[ACTIVITY]
The lines below that include "turquoise" are to be found and copied.

[STORED DATA]
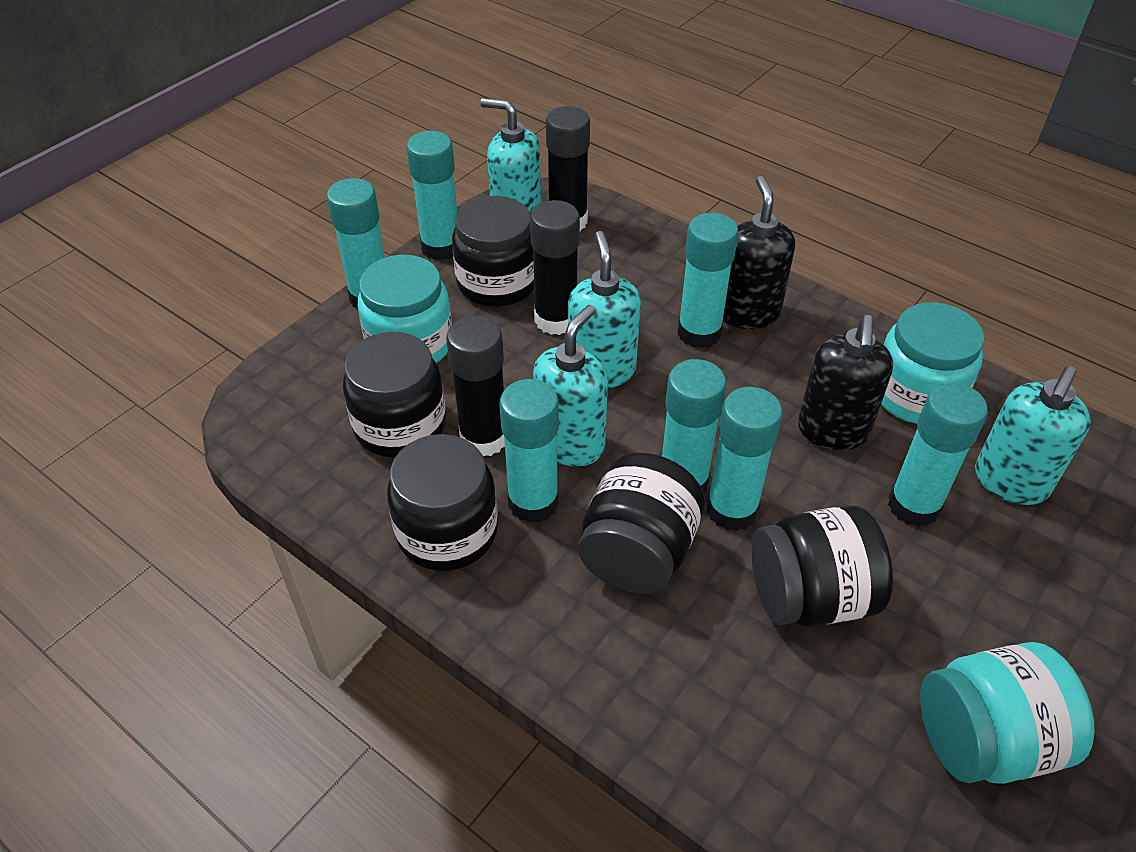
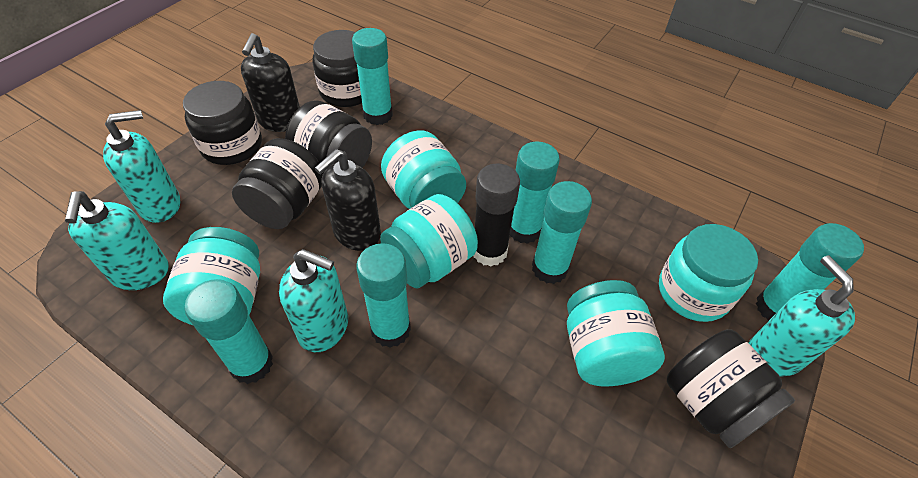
black glue stick: 3 -> 1
turquoise glue stick: 7 -> 6
turquoise jar: 3 -> 5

[RESPONSE FOR THIS EXERCISE]
turquoise glue stick: 7 -> 6
turquoise jar: 3 -> 5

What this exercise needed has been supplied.